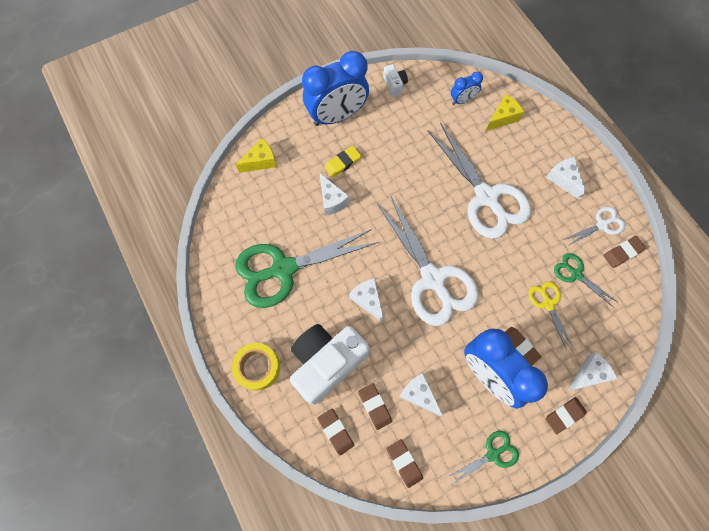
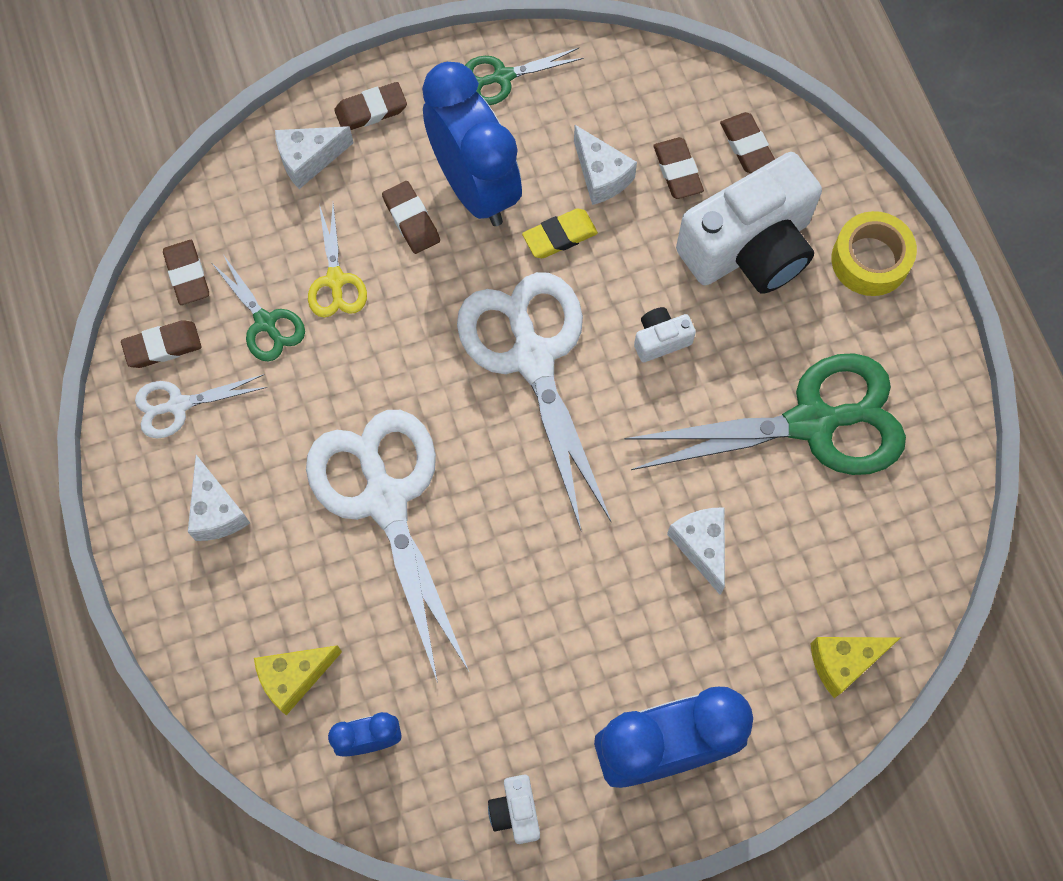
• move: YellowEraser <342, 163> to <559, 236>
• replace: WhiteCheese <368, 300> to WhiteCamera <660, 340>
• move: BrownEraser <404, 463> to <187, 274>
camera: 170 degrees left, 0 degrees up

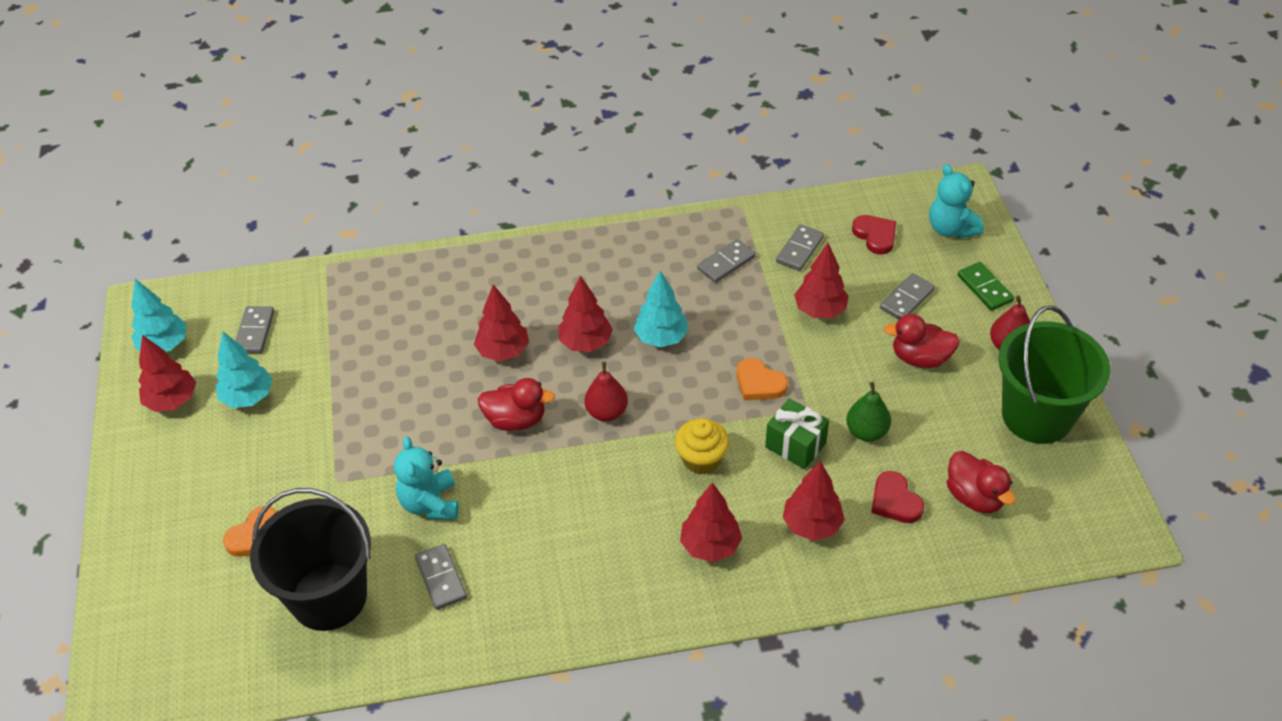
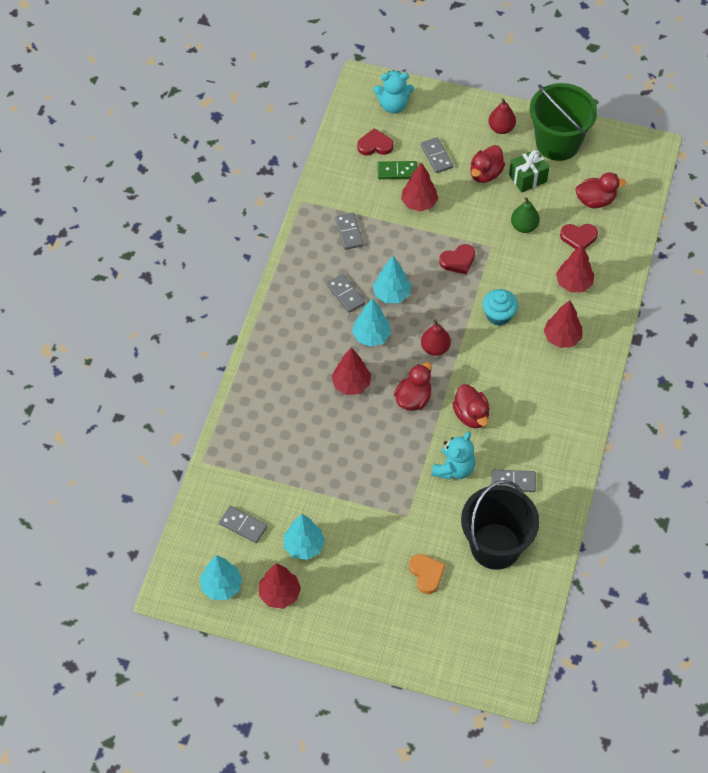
• rotate: TurquoiseTeddyBear <430, 503> = <454, 468> 75 degrees counterclockwise
• recolor: RedTree <586, 343> to TurquoiseTree <371, 336>
• recolor: YellowCupcake <701, 459> to TurquoiseCupcake <498, 315>
• recolor: OrangeHeart <759, 383> to RedHeart <458, 261>
• move: GreenGift <795, 445> to <527, 178>
• move: GreyDomino <799, 250> to <345, 294>
• move: GreenDomino <985, 288> to <397, 171>
• insert: RedDuck <471, 415>
camera: 65 degrees left, 10 degrees up

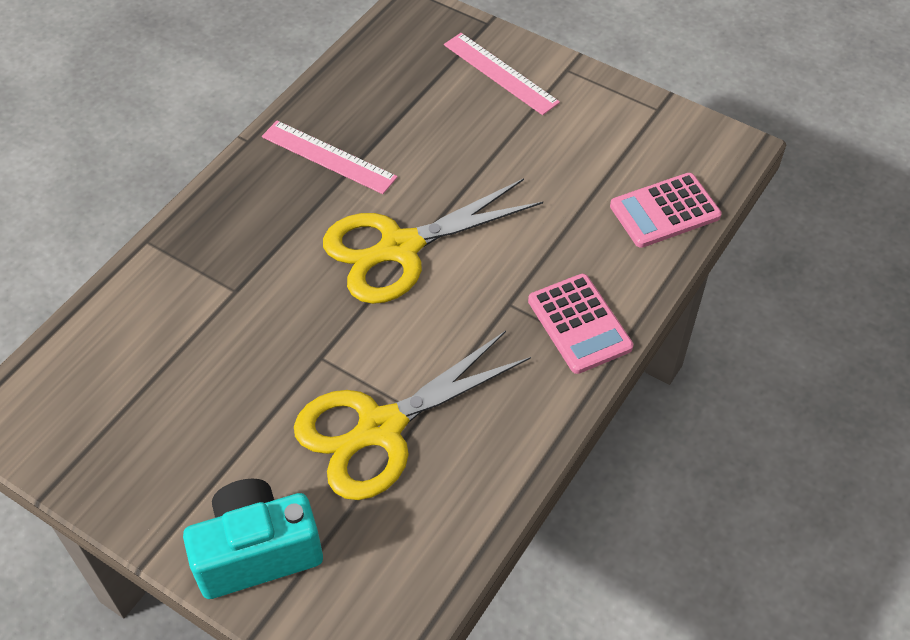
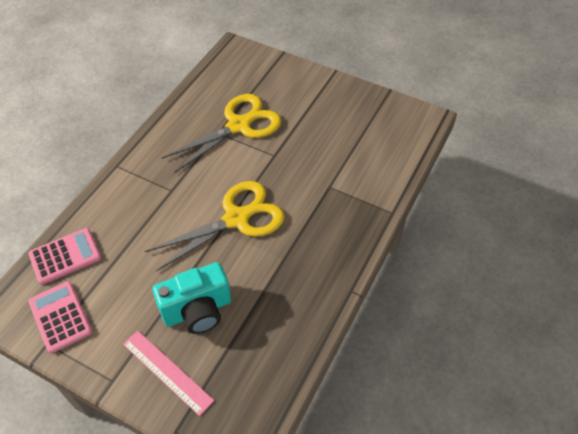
• move: TurquoiseCamera <257, 552> to <197, 310>
• delete: PinkRuler <328, 157>
• move: PinkCalculator <579, 324> to <60, 317>
camera: 175 degrees right, 0 degrees up

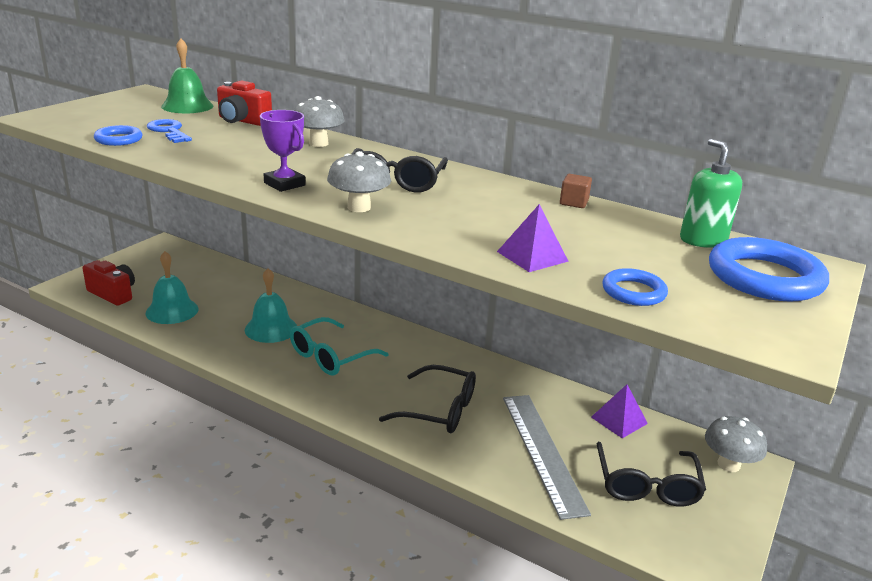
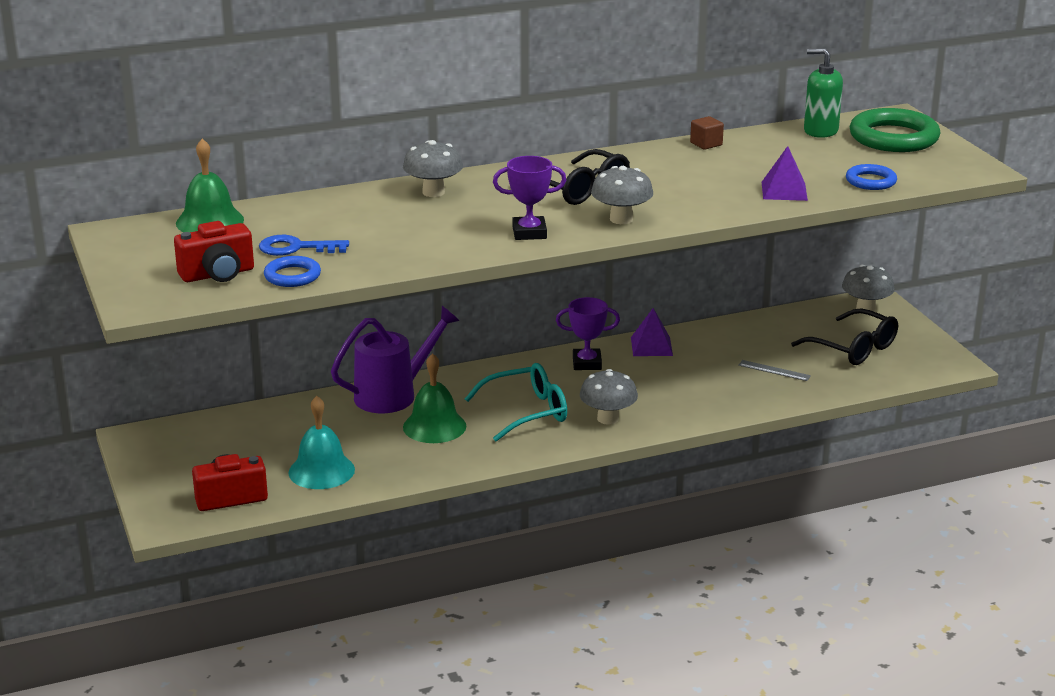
• move: RedCamera <242, 121> to <218, 274>
• recolor: TurquoiseBell <271, 328> to GreenBell <434, 426>
• rotate: TurquoiseGlasses <330, 356> = <526, 412> 105 degrees counterclockwise
• delete: BlackGlasses <439, 410>
• resize: GreyRuler <542, 451> = <774, 370> x0.42
• move: PurplePyramid <619, 420> to <651, 346>
• recolor: BlueRing <764, 277> to GreenRing <893, 138>
• insert: PurpleWateringCan <393, 395>
• insert: PurpleTrophy <587, 363>
• insert: GreyMushroom <608, 418>
camera: 50 degrees left, 0 degrees up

****************************************

**To do:** Starting with the first line of the material above and ending with the line that holds "to <187, 274>", write out those lines exactly, without pictures.

**Answer for this exercise:**
• move: YellowEraser <342, 163> to <559, 236>
• replace: WhiteCheese <368, 300> to WhiteCamera <660, 340>
• move: BrownEraser <404, 463> to <187, 274>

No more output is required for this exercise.